§ **EXERCISE DIRECTIONS**
Starting with the line that has "none -> brown brick A2:A3 level 1" and finishing with the line that has "none -> pink brick A2 level 2", set down each line below exactly. Pictures are not copied.

Records from a data collection:
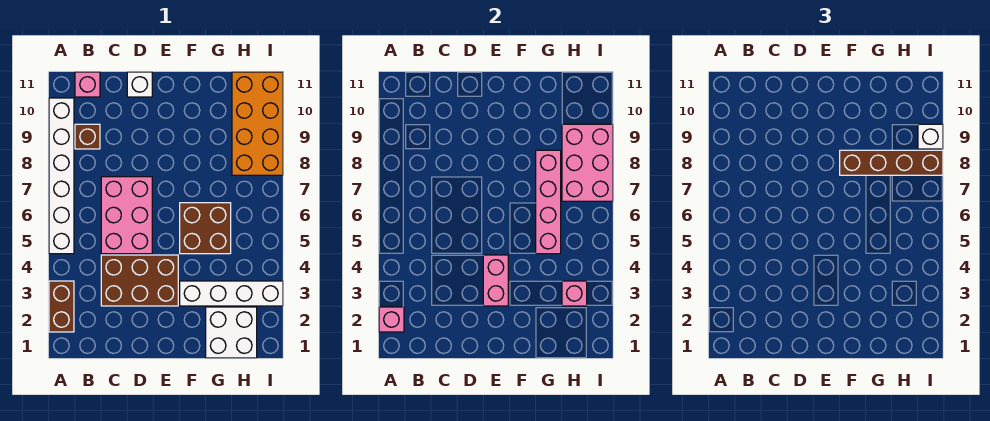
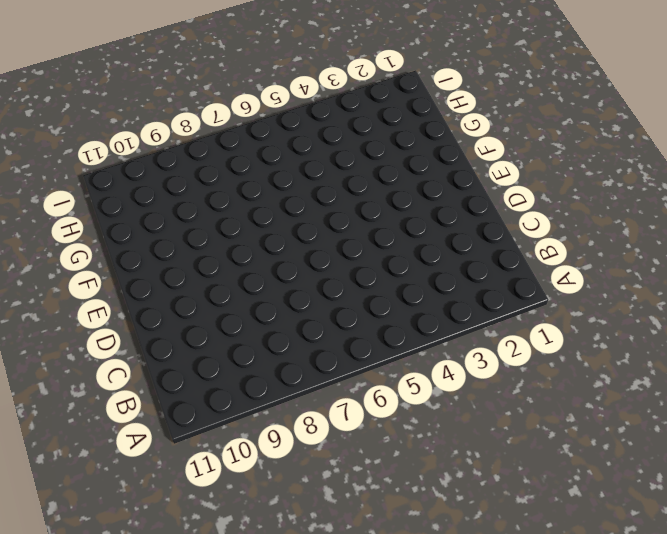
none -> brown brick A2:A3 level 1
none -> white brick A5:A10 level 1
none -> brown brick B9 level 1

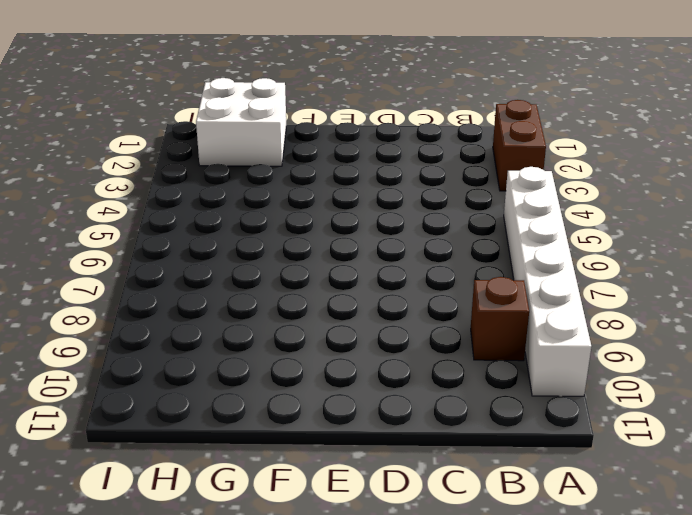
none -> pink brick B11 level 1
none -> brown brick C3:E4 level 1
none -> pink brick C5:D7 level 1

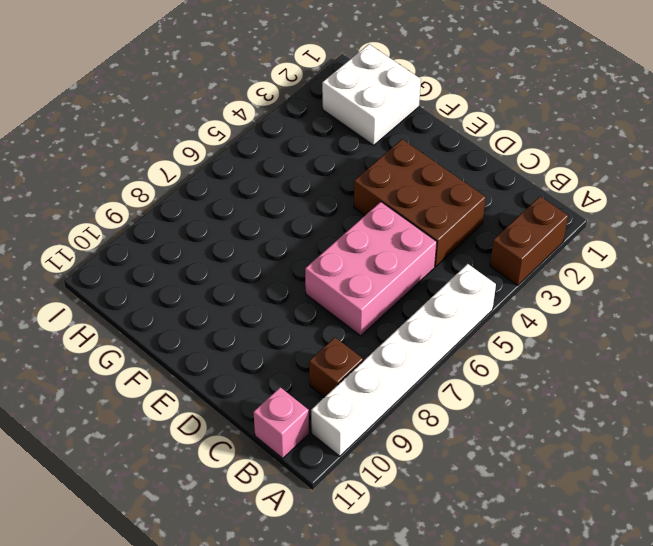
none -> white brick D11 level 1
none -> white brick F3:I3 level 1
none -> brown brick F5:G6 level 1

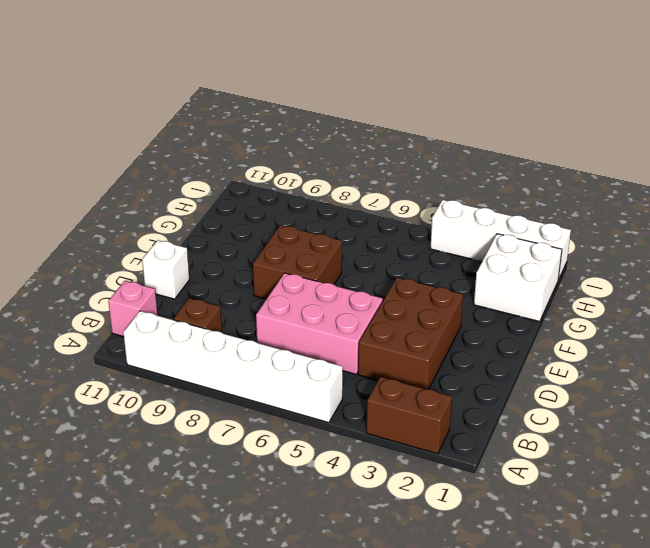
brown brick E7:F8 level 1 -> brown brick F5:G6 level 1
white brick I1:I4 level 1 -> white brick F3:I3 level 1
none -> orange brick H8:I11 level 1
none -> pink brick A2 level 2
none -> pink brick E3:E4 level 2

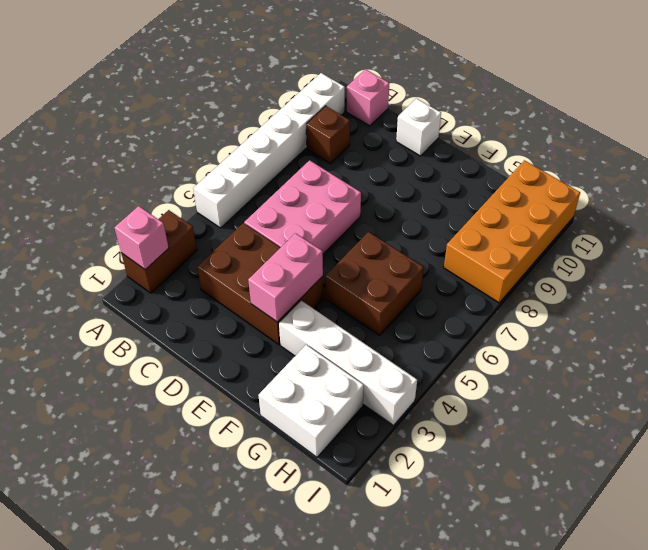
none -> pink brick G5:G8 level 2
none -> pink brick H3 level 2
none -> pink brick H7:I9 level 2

--

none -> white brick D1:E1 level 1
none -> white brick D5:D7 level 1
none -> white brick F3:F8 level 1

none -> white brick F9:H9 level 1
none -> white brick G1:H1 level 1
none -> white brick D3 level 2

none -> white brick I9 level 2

§ **FINAL ANSWER**
none -> brown brick A2:A3 level 1
none -> white brick A5:A10 level 1
none -> brown brick B9 level 1

none -> pink brick B11 level 1
none -> brown brick C3:E4 level 1
none -> pink brick C5:D7 level 1

none -> white brick D11 level 1
none -> white brick F3:I3 level 1
none -> brown brick F5:G6 level 1

brown brick E7:F8 level 1 -> brown brick F5:G6 level 1
white brick I1:I4 level 1 -> white brick F3:I3 level 1
none -> orange brick H8:I11 level 1
none -> pink brick A2 level 2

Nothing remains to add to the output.